*** Opening of ENTRIES PROVIDED ***
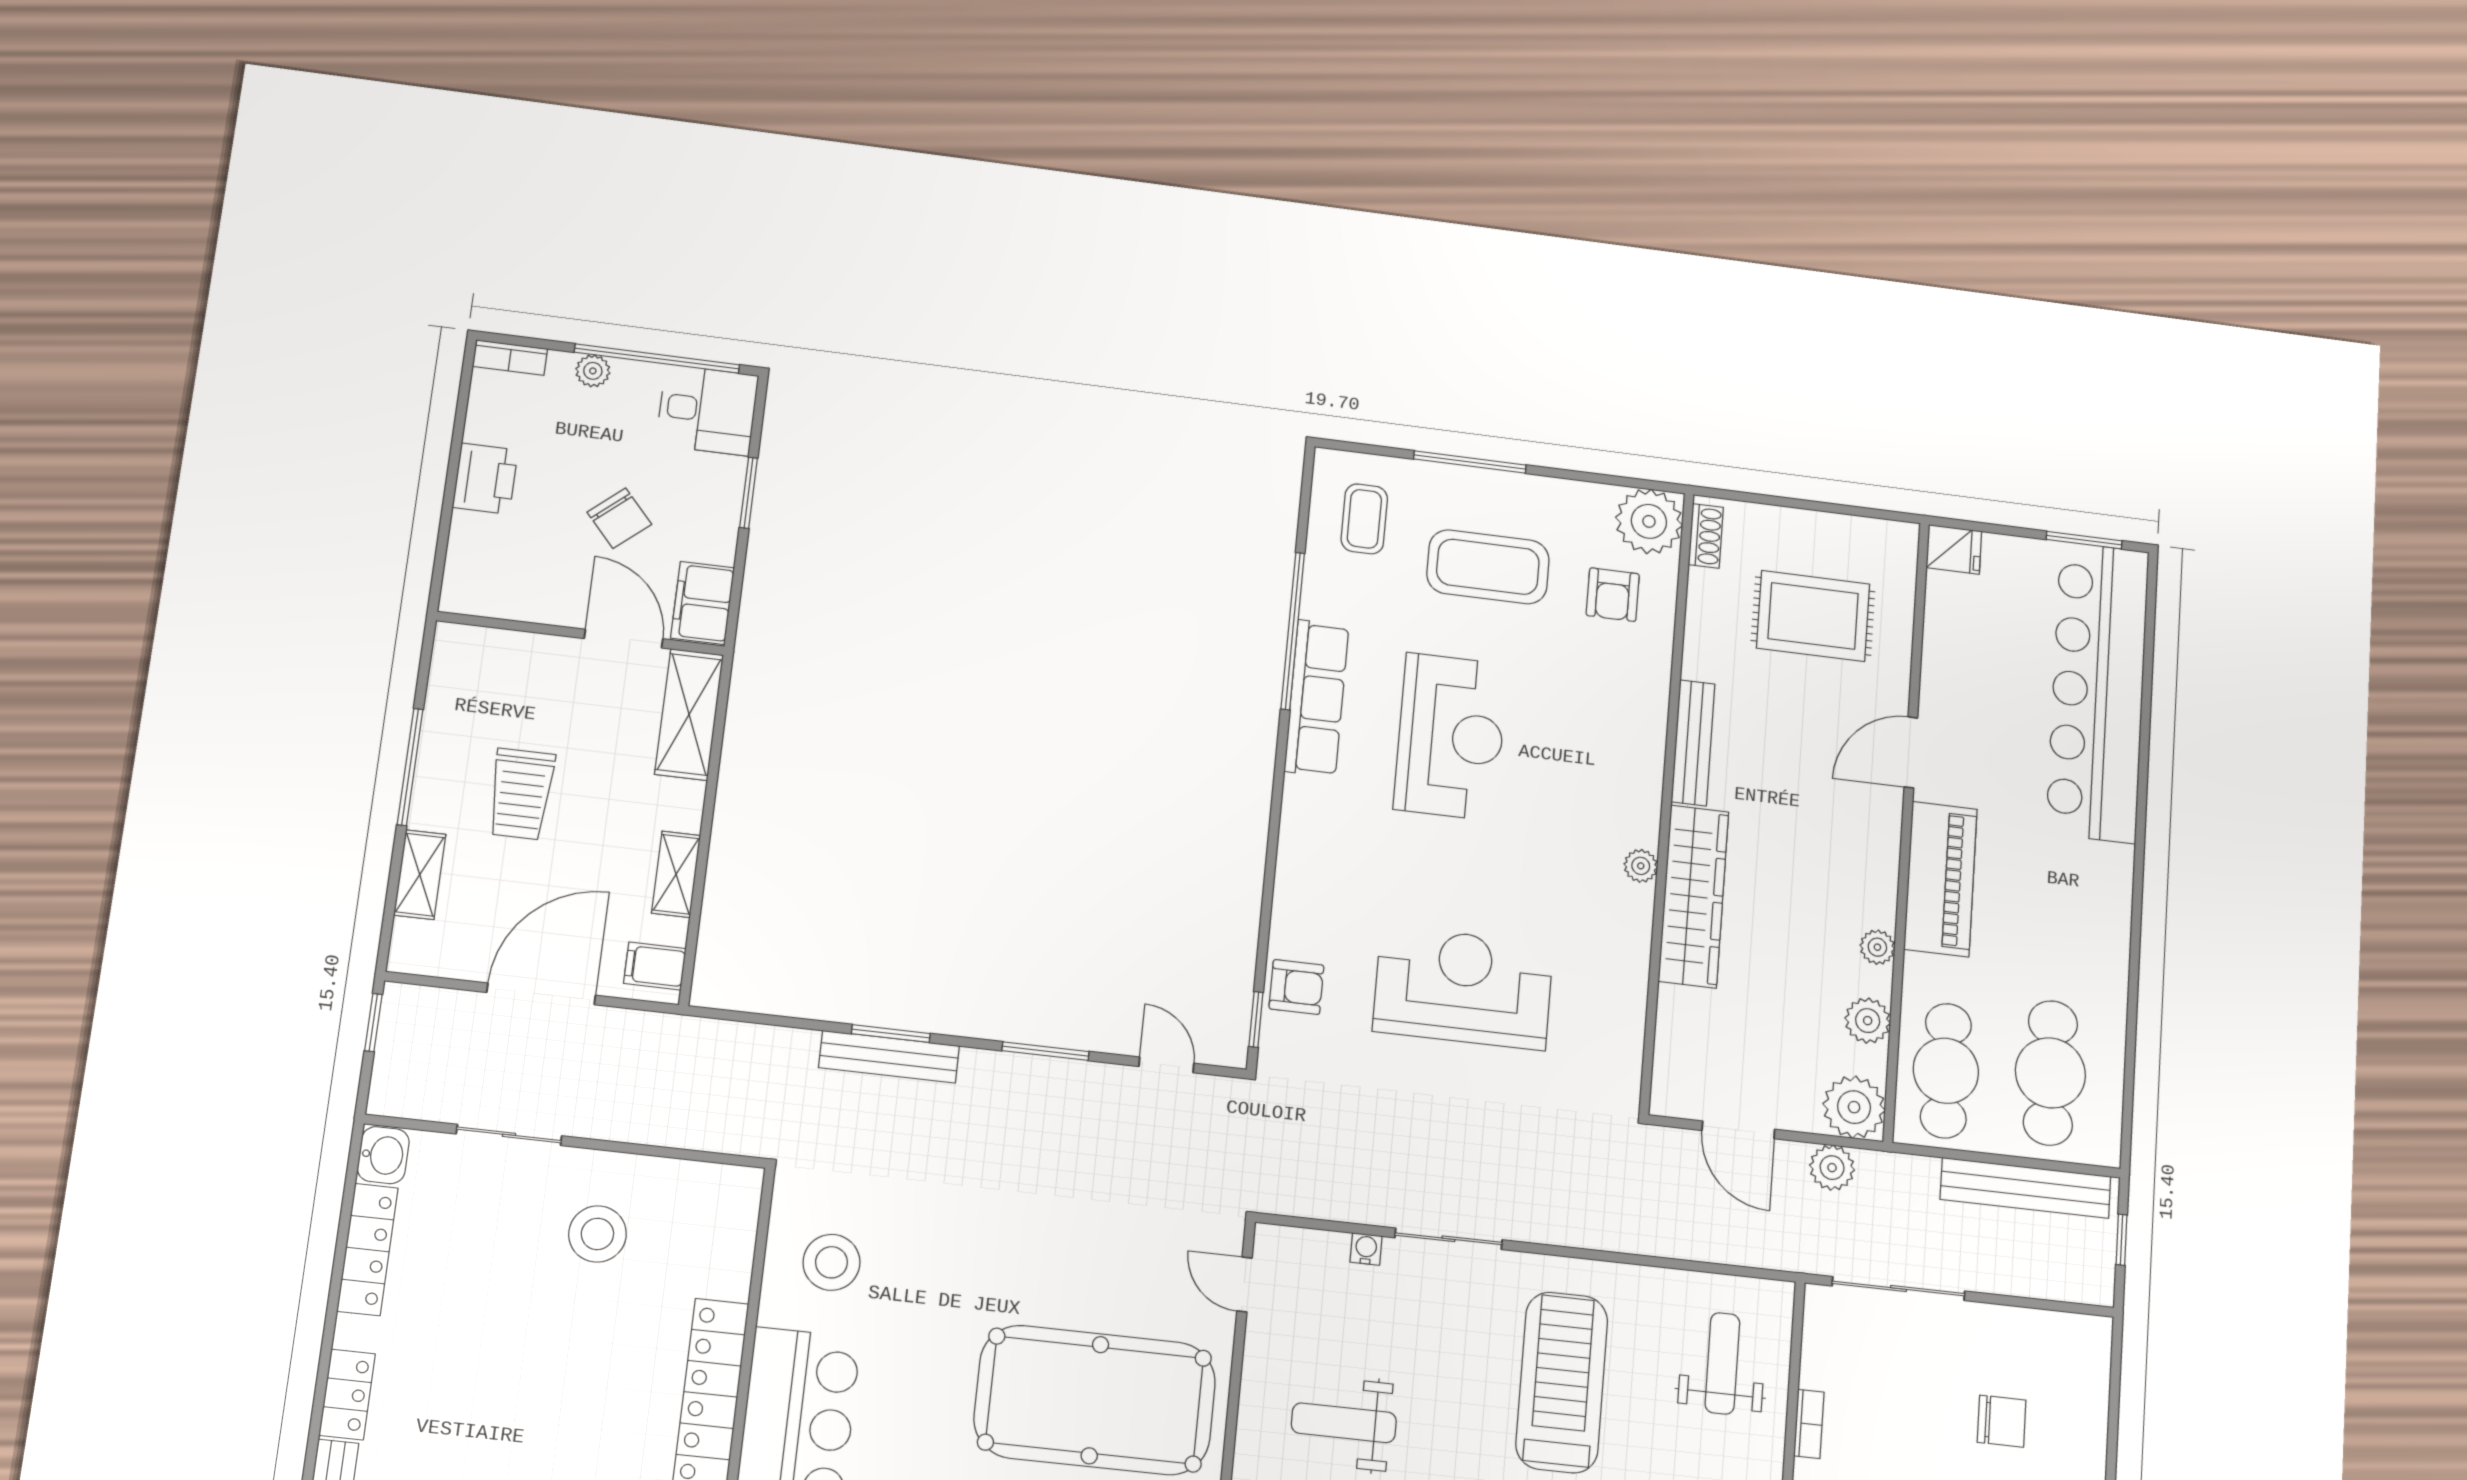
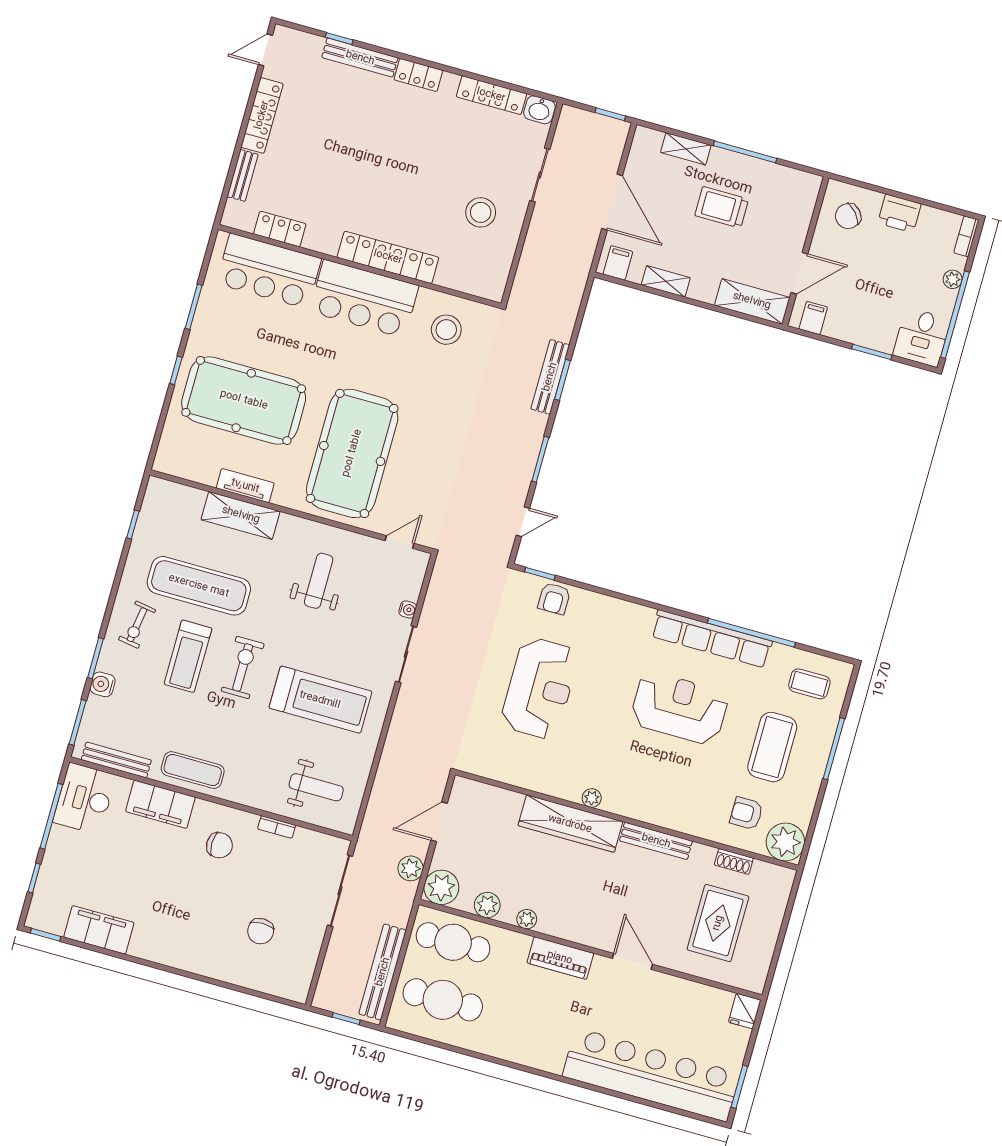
chair: (619, 518) -> (848, 216), moved
shoe rack: (1706, 536) -> (734, 861), moved
filing cabinet: (703, 603) -> (813, 318), width x0.50
row of seats: (1317, 698) -> (712, 639), width x1.36
reception desk: (1451, 737) -> (679, 708), turned 180
piano: (1941, 879) -> (560, 958), width x0.73, depth x0.75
*** Close of ENTRIES PROVIDED ***
*PROBLEM TO SOLVE*
Among the lines of the listing above, count those that include "width" and give only the total.

*FINISHED TASK*
3